**BRIEF**
What is the number of lines in the listing below that contain the string "minus"? Give that number only.
□ □ □ □ □
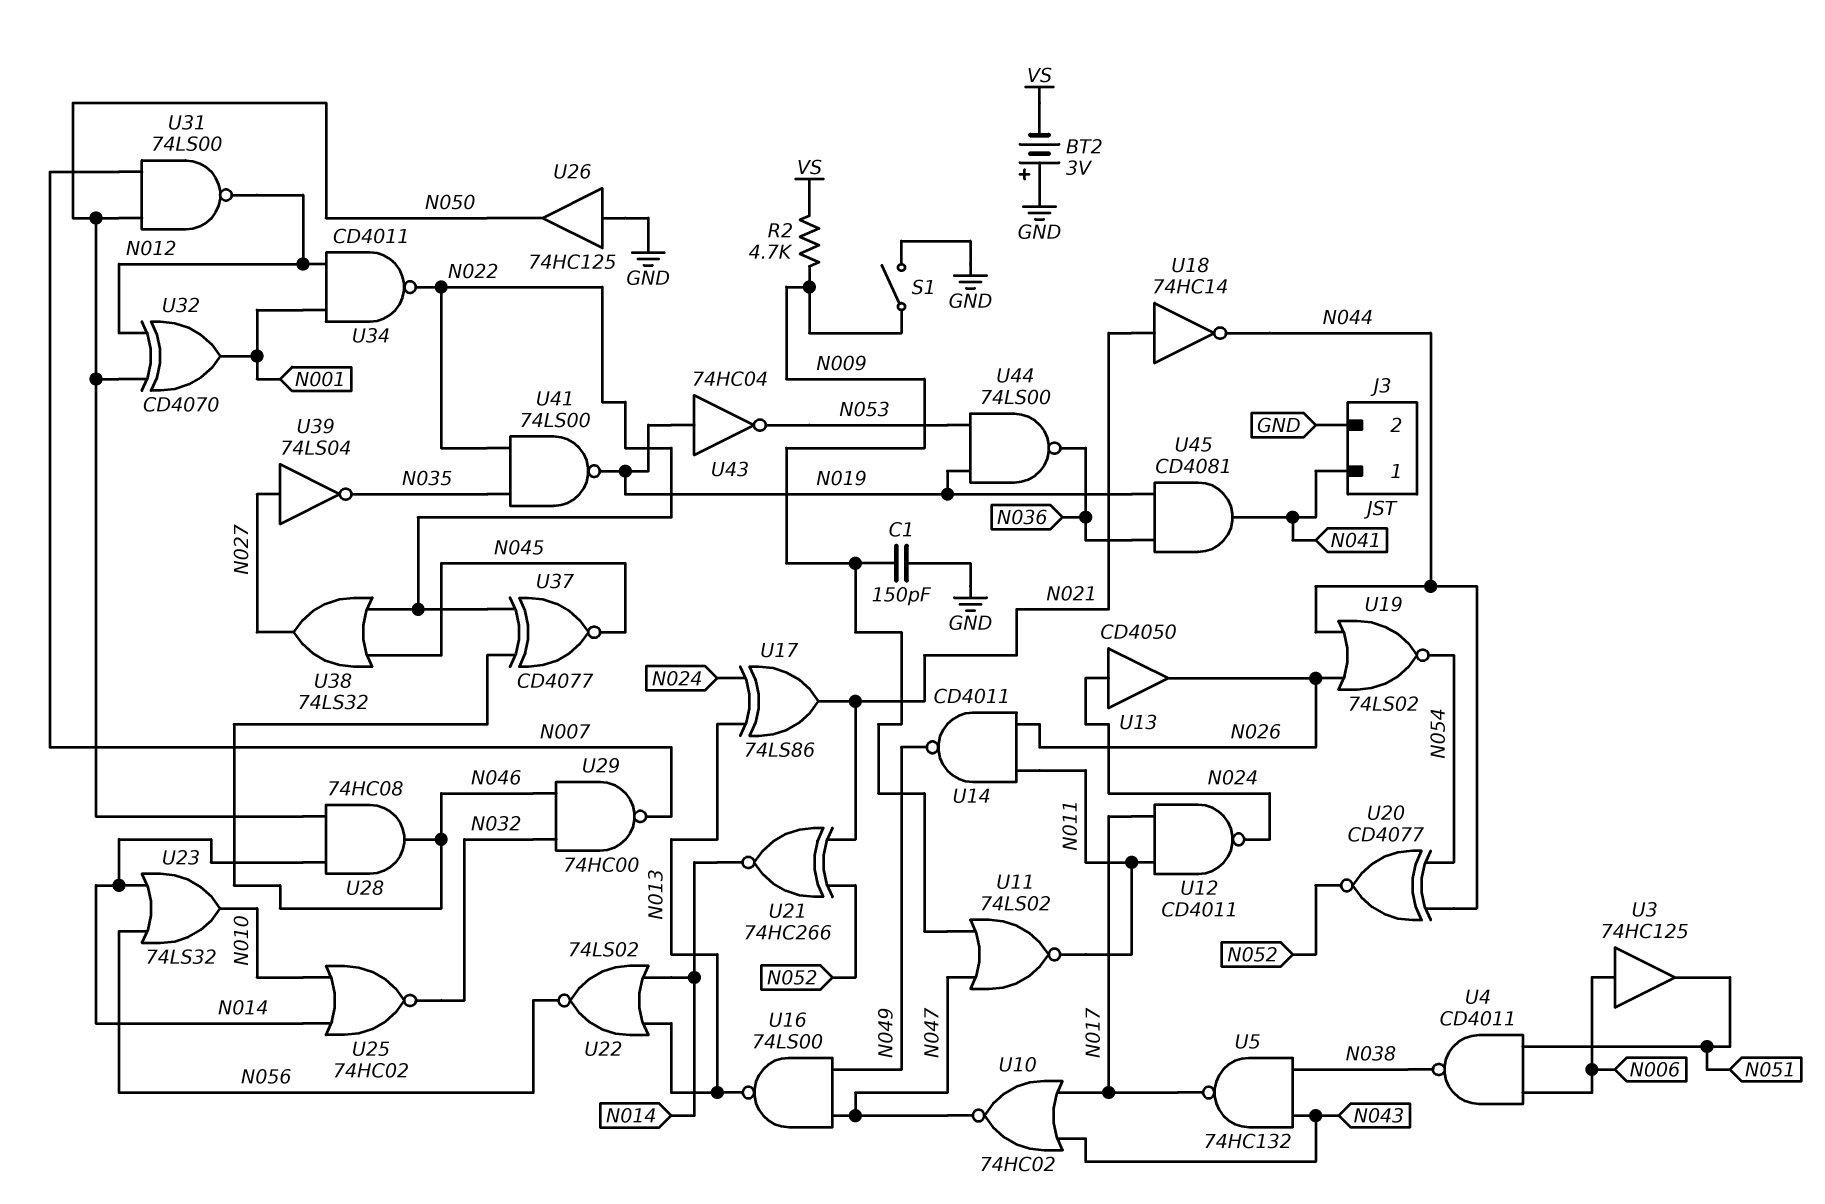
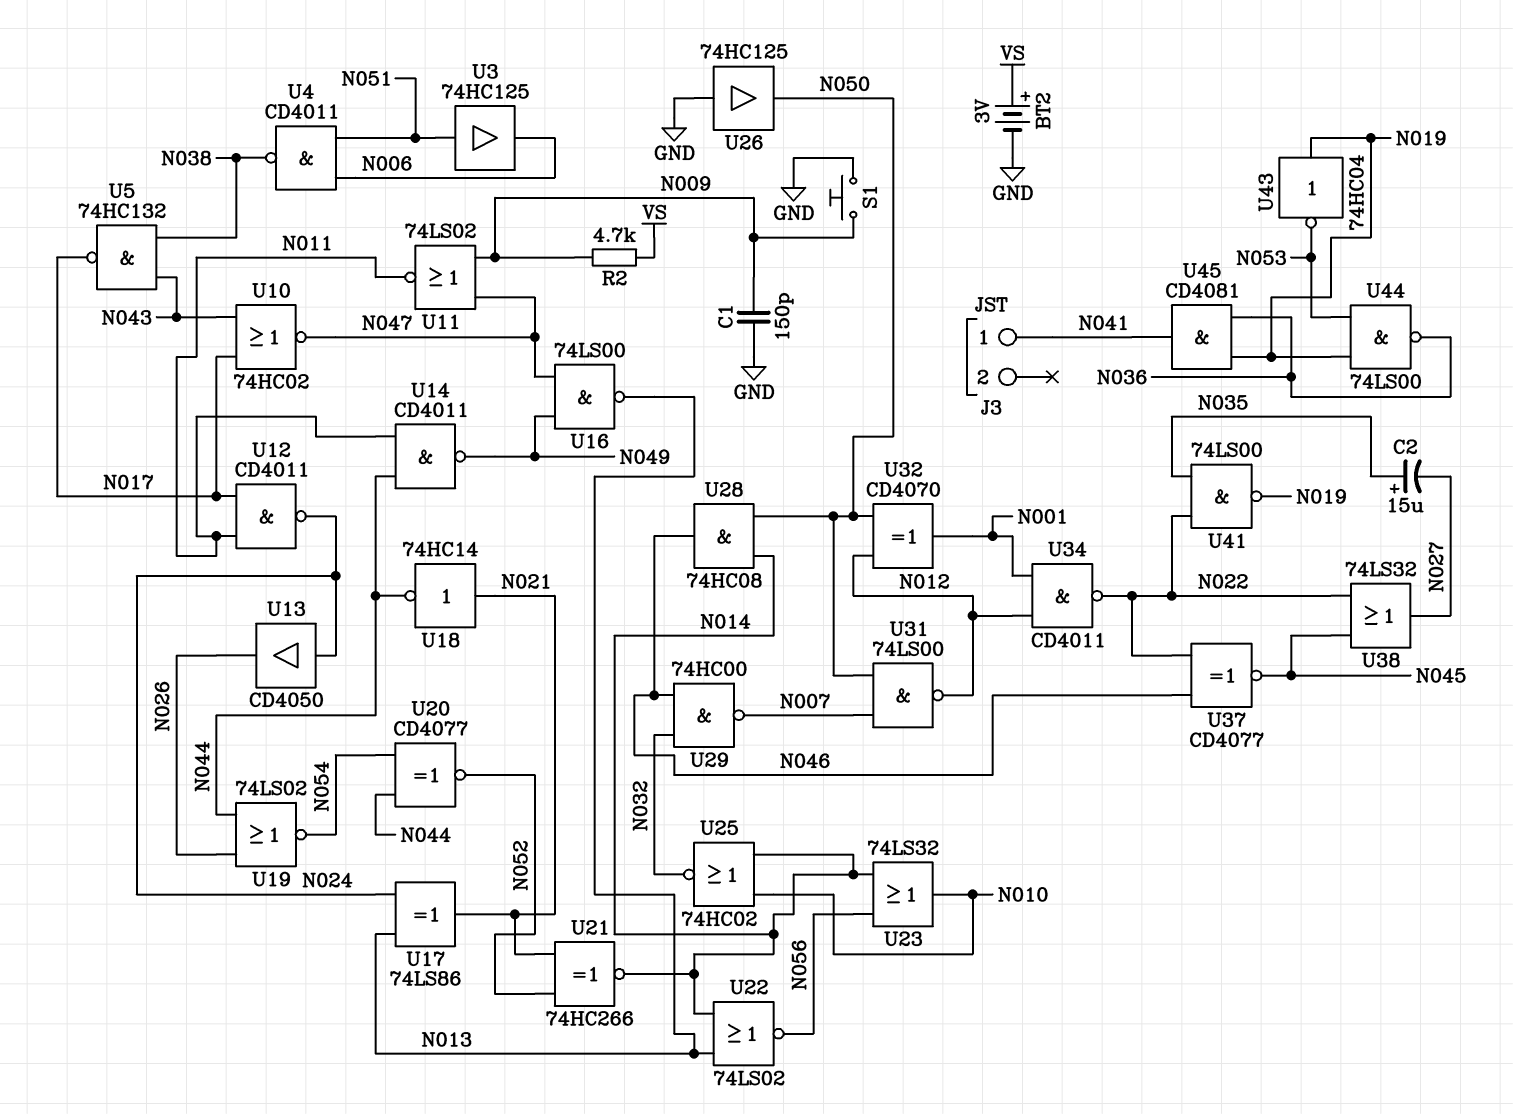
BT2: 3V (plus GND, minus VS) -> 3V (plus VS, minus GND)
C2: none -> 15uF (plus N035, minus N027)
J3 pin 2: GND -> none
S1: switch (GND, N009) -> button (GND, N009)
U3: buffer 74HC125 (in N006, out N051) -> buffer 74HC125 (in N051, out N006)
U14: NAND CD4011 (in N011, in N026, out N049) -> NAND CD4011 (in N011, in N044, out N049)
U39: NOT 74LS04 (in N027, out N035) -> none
□ □ □ □ □
**SOLUTION TO THE PROBLEM**
2